→ **Problem to solve**
Search the entries for the word "blue". Copy each line in which it is found.

→ **Saved entries**
++++++++++++++++++++

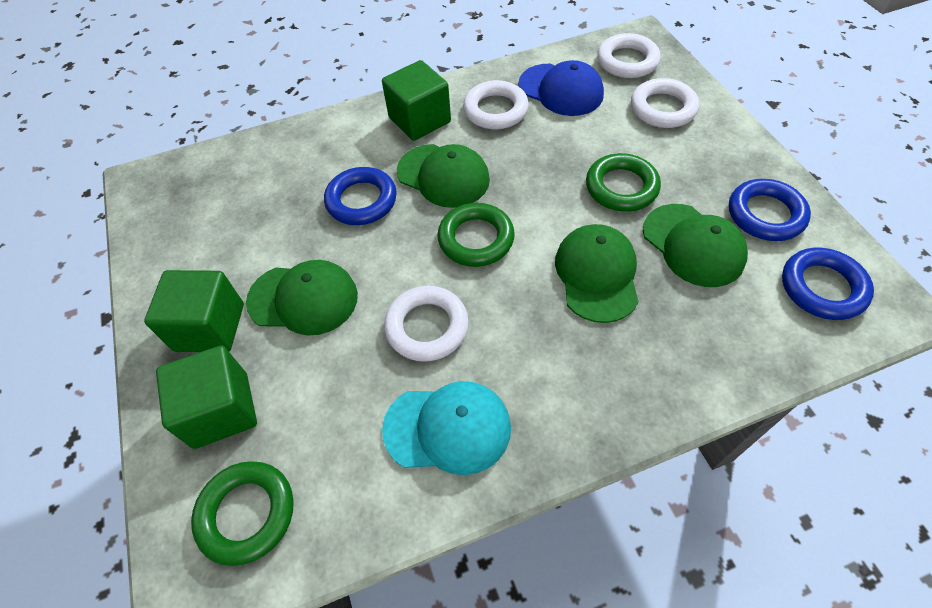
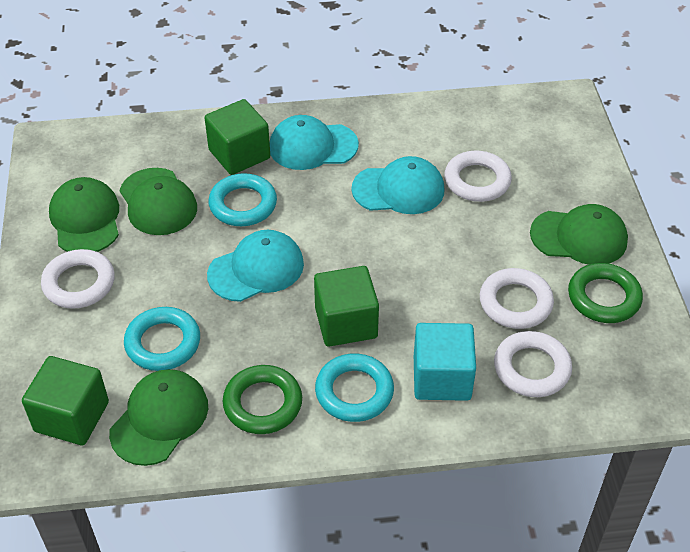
blue cap: [518,60,604,116] = 1 -> none = 0
blue ring: [324,167,397,225] [729,179,811,241] [782,248,874,320] = 3 -> none = 0
green ring: [191,461,294,566] [437,203,515,267] [586,153,661,212] = 3 -> [223,365,302,434] [568,263,643,323] = 2
turquoise cap: [382,381,511,475] = 1 -> [207,230,304,302] [270,115,359,170] [351,156,445,214] = 3
turquoise cube: none = 0 -> [414,323,476,401] = 1
turquoise ring: none = 0 -> [124,307,200,371] [208,173,277,226] [315,354,394,422] = 3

++++++++++++++++++++

→ **Solution to the exercise**
blue cap: [518,60,604,116] = 1 -> none = 0
blue ring: [324,167,397,225] [729,179,811,241] [782,248,874,320] = 3 -> none = 0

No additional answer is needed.